Task instructions
Work out how many lines in this listing hold the word "white", and give the number with nothing added.

Raw data

• • • • •

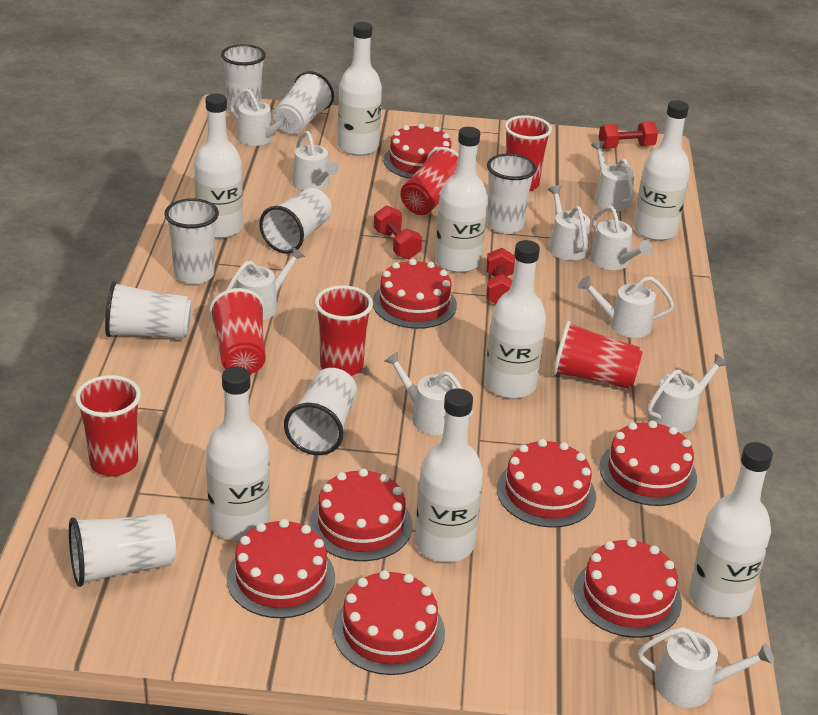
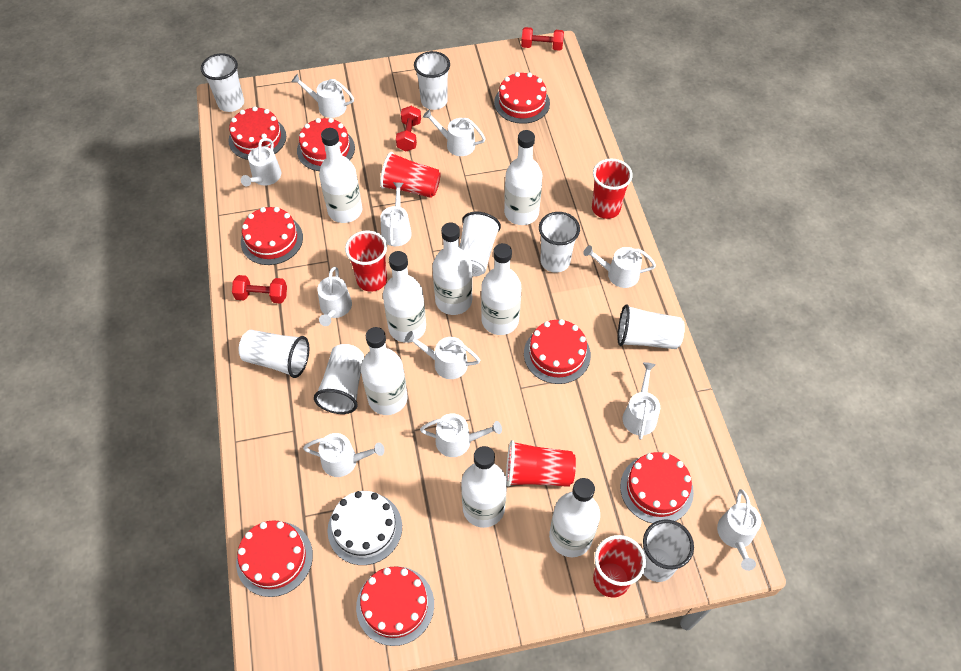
red cup: 6 -> 5
white cake: 0 -> 1
white watering can: 10 -> 11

• • • • •

Exercise solution
2